## Exercise requirements
Would you repeat, exactly as given, the line with "J202 pin 2: SIG18 -> SIG14" and every line after it to the end of the entries?

## Records for processing

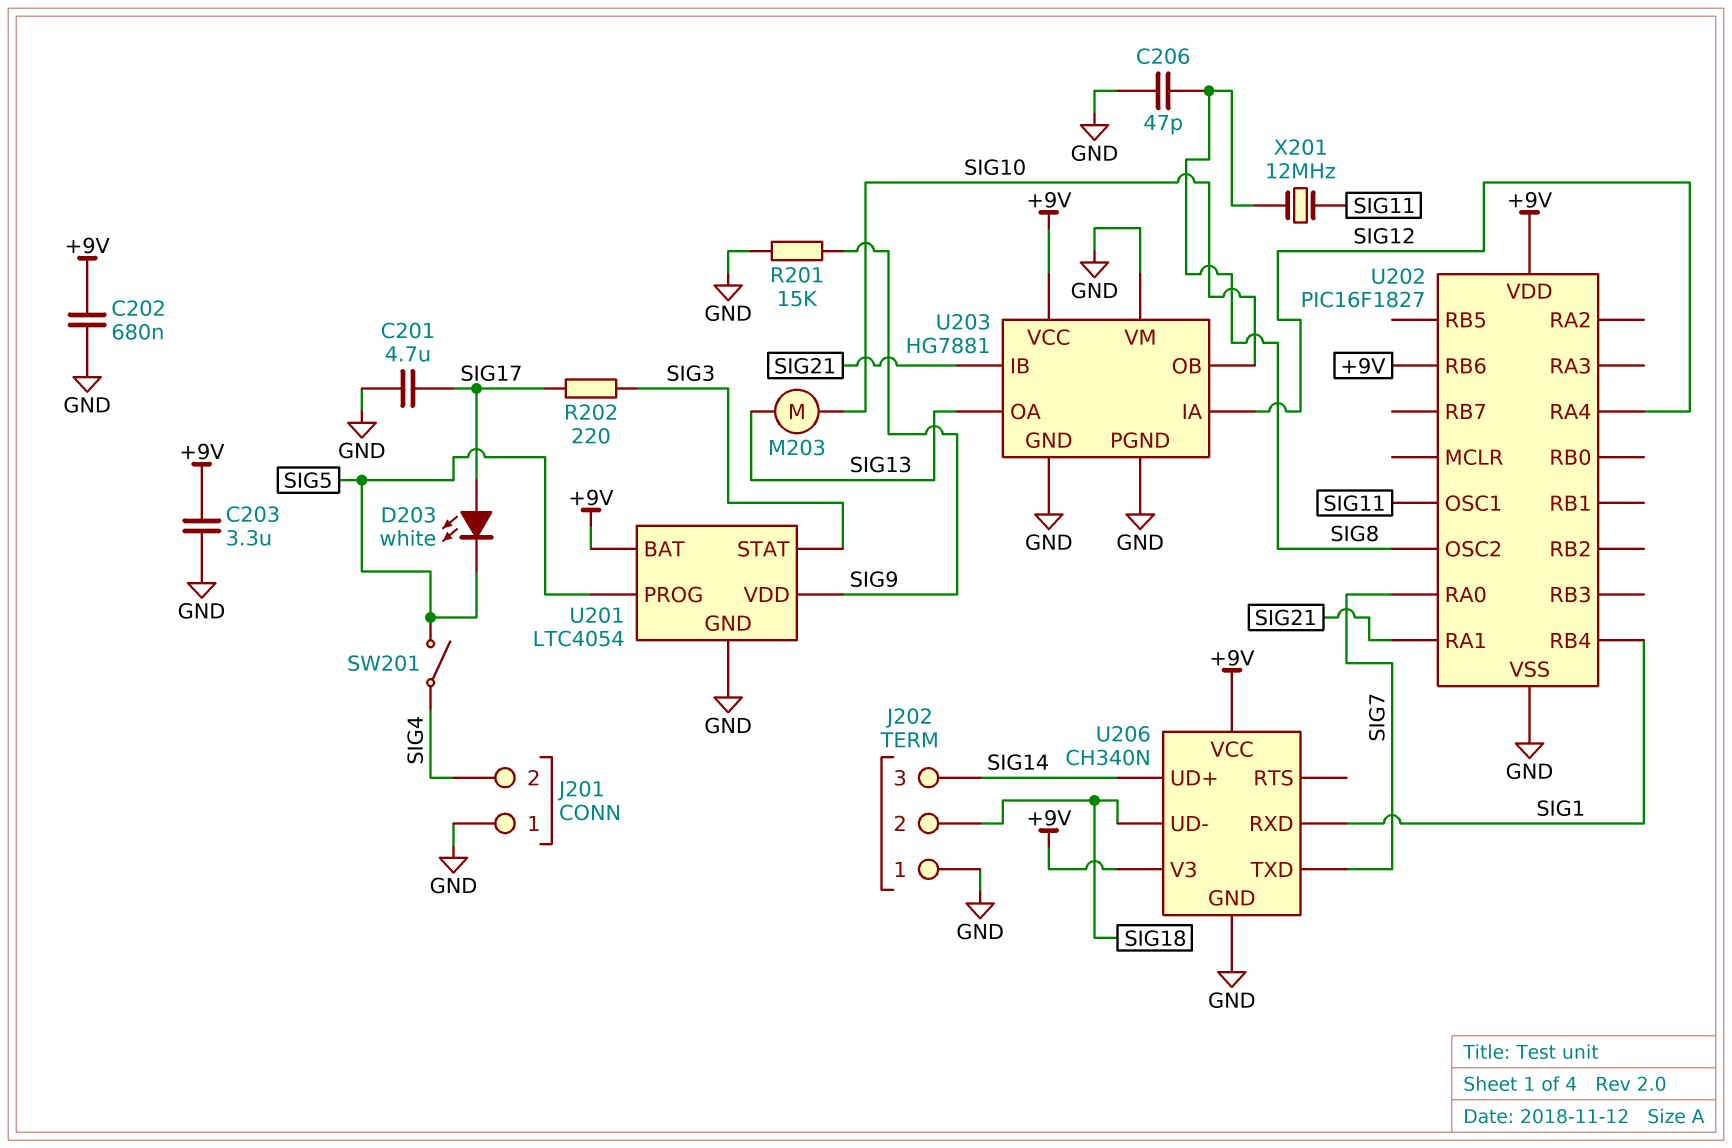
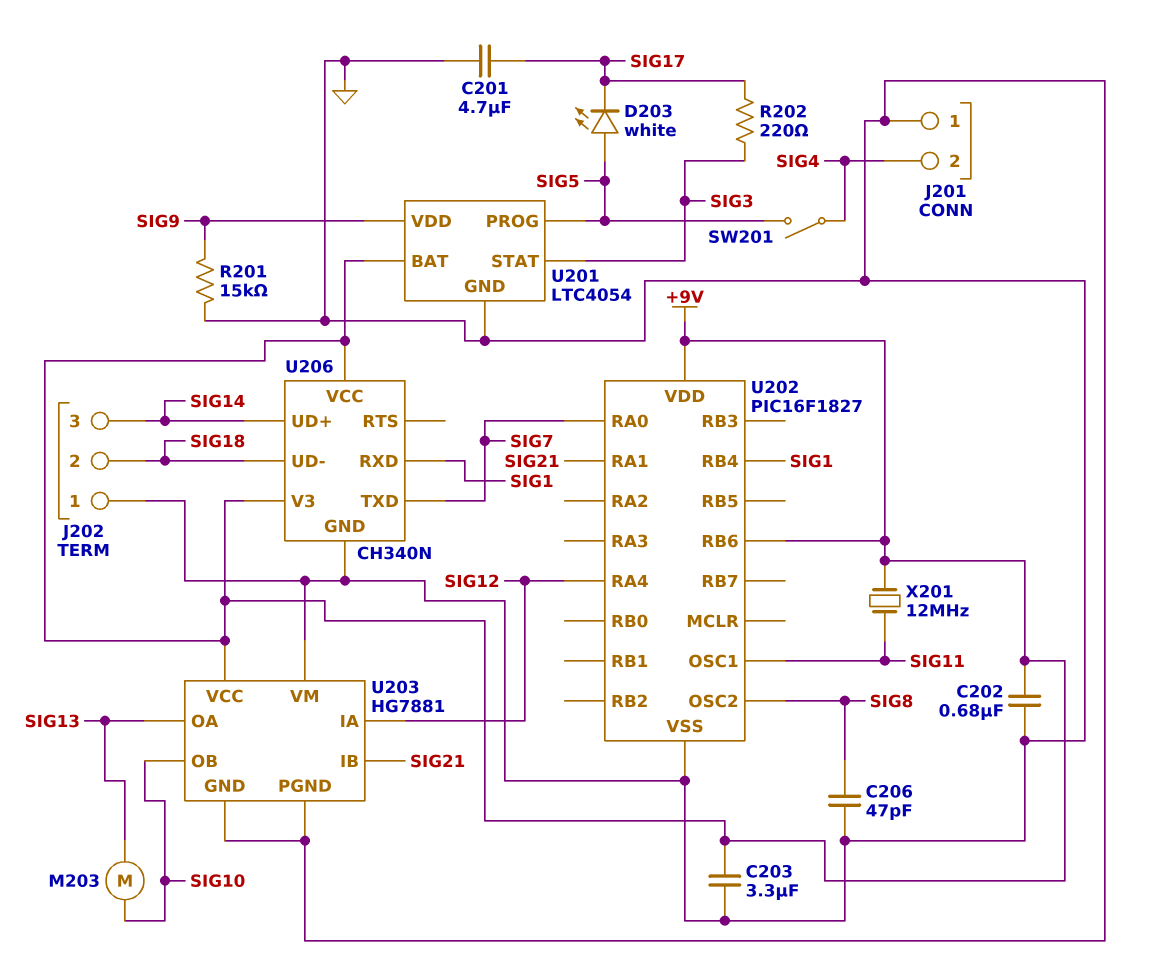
D203: LED white (A SIG17, K SIG5) -> LED white (A SIG5, K SIG17)
X201: 12MHz (SIG8, SIG11) -> 12MHz (+9V, SIG11)

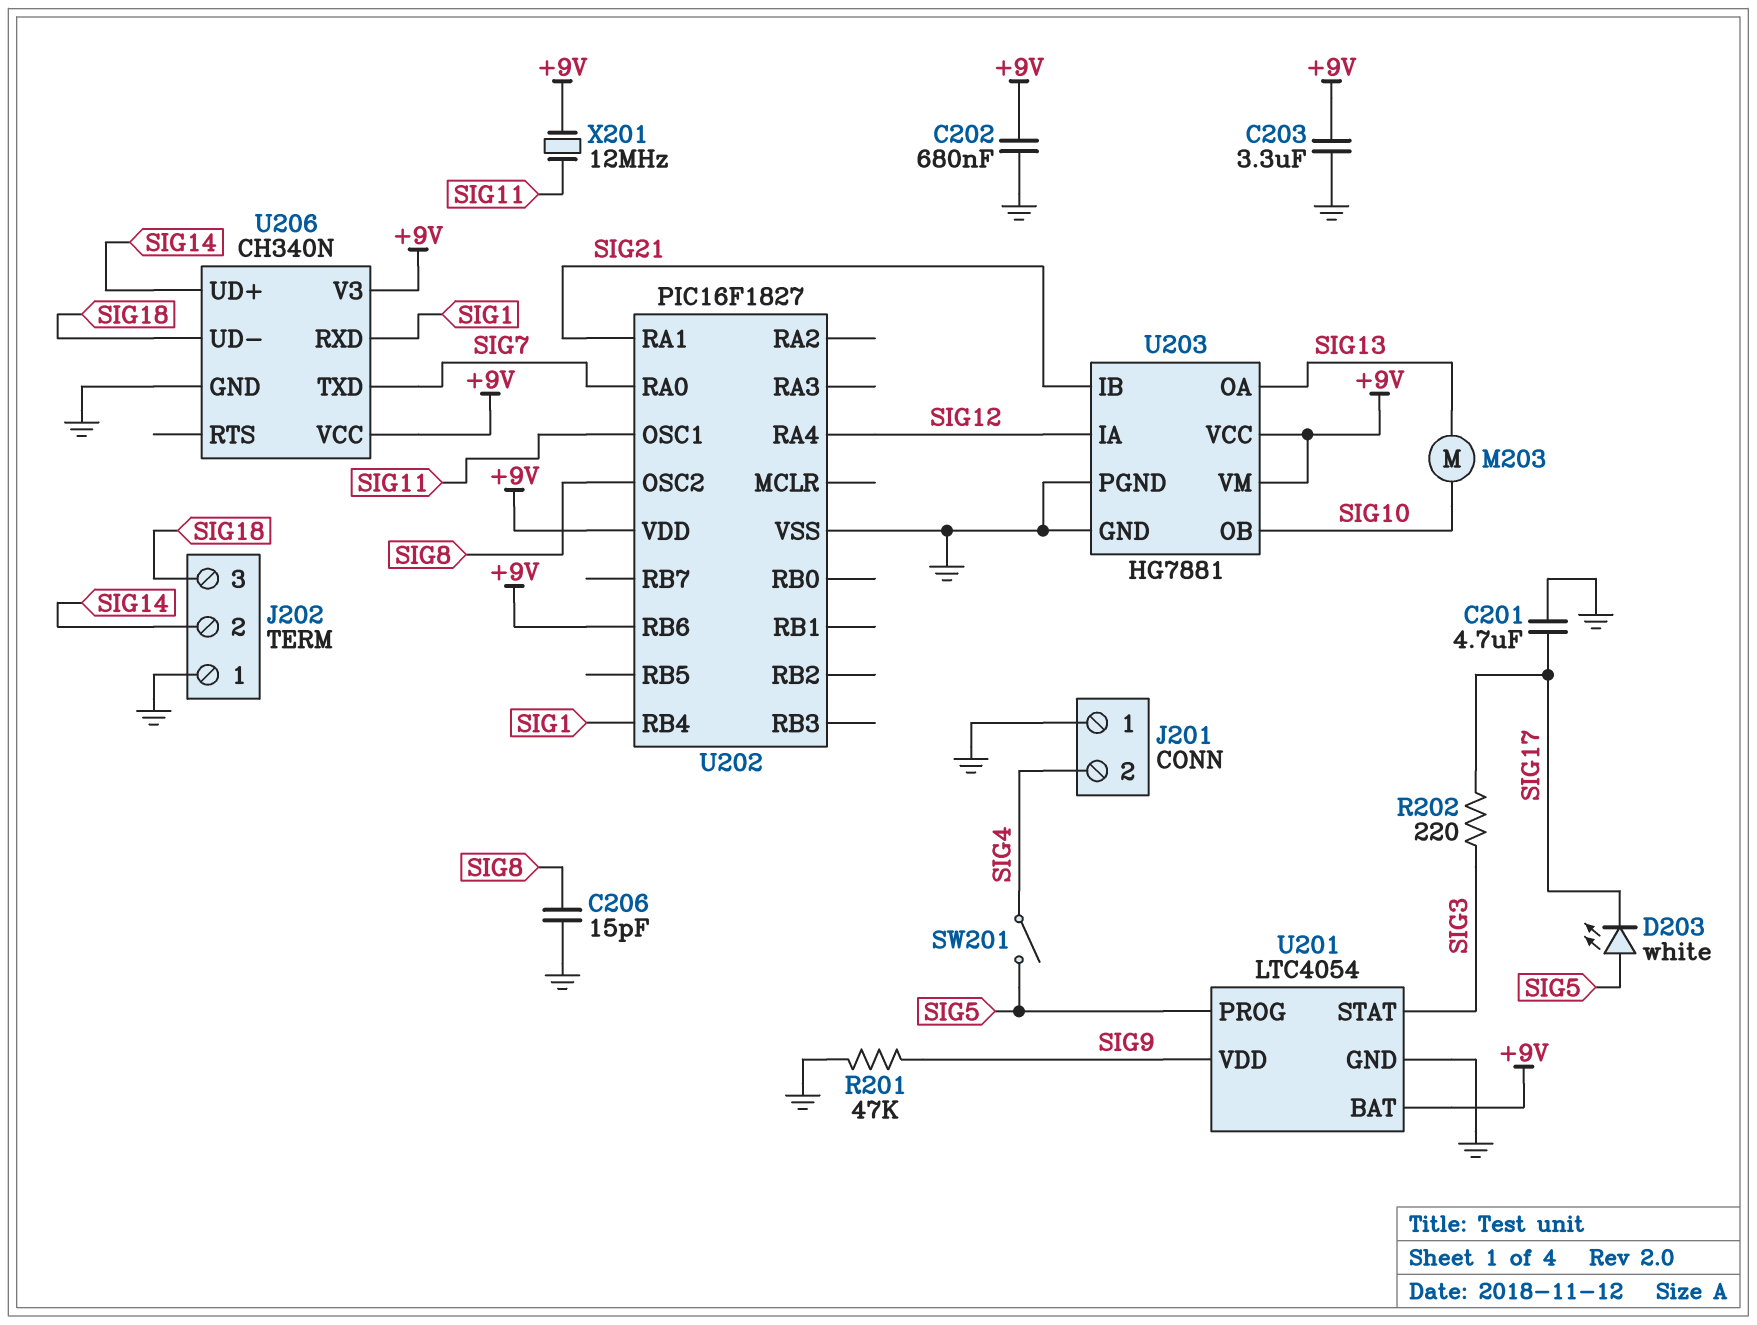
C206: 47pF (GND, SIG8) -> 15pF (GND, SIG8)
J202 pin 2: SIG18 -> SIG14
J202 pin 3: SIG14 -> SIG18
R201: 15k (GND, SIG9) -> 47k (GND, SIG9)
U203 pin VM: GND -> +9V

## Answer section
J202 pin 2: SIG18 -> SIG14
J202 pin 3: SIG14 -> SIG18
R201: 15k (GND, SIG9) -> 47k (GND, SIG9)
U203 pin VM: GND -> +9V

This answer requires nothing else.